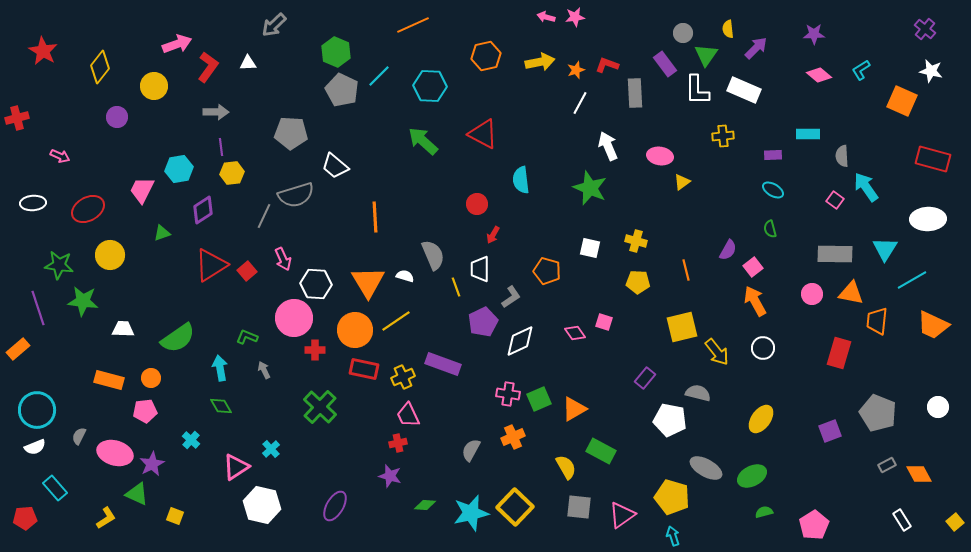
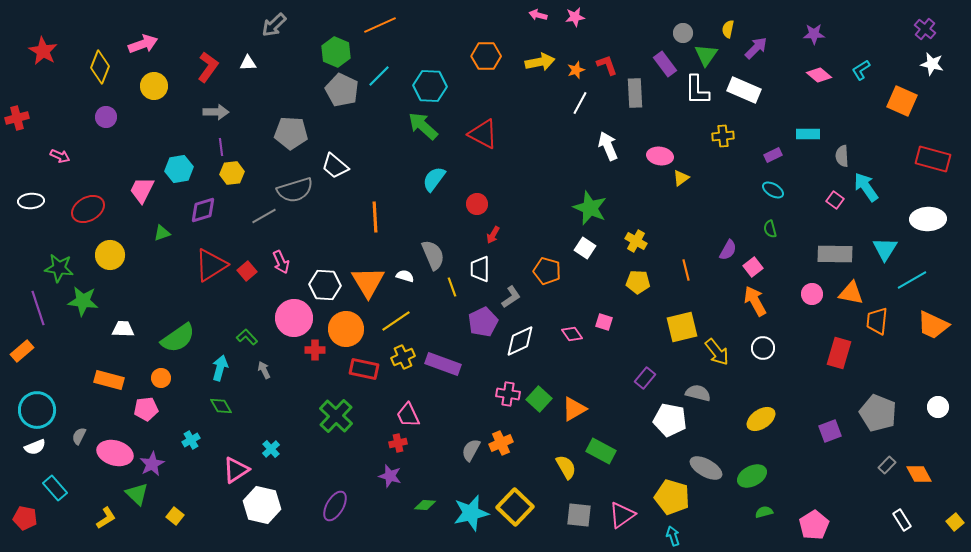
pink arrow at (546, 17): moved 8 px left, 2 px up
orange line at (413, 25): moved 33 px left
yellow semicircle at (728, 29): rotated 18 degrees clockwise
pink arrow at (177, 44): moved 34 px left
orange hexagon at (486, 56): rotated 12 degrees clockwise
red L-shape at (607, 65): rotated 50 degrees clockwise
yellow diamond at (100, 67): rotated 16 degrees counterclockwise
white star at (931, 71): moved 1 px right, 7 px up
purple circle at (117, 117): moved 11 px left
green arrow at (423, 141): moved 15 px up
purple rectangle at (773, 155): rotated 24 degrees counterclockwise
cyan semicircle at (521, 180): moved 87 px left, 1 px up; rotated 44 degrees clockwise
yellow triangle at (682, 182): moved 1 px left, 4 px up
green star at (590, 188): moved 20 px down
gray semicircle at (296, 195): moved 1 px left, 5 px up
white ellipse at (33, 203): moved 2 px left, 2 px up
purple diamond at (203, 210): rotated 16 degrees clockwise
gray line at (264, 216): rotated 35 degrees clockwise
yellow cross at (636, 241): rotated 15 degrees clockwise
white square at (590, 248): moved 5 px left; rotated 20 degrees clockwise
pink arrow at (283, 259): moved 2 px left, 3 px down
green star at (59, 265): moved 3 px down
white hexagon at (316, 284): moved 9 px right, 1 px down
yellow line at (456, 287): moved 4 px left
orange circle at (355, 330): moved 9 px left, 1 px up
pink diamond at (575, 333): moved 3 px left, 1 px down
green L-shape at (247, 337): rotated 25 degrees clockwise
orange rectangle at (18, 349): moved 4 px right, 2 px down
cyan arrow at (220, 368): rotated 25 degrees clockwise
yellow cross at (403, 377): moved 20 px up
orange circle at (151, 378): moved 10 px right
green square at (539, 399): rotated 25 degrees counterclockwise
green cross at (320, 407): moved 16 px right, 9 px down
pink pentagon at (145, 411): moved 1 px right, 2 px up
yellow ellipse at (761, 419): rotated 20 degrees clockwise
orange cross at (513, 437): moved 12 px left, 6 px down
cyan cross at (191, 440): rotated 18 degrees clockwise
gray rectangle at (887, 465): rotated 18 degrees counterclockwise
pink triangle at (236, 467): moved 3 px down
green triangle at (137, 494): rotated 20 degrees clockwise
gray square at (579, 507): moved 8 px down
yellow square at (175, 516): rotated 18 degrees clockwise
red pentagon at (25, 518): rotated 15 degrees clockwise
***
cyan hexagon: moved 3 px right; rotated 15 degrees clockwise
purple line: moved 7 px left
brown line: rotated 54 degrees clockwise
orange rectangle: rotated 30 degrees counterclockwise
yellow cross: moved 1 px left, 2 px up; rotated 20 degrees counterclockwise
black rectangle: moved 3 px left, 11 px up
***
What is required:
What is asked for is an exact copy of the lines above from the one containing "green triangle at" through the one containing "red pentagon at", and only those.

Response area:
green triangle at (137, 494): rotated 20 degrees clockwise
gray square at (579, 507): moved 8 px down
yellow square at (175, 516): rotated 18 degrees clockwise
red pentagon at (25, 518): rotated 15 degrees clockwise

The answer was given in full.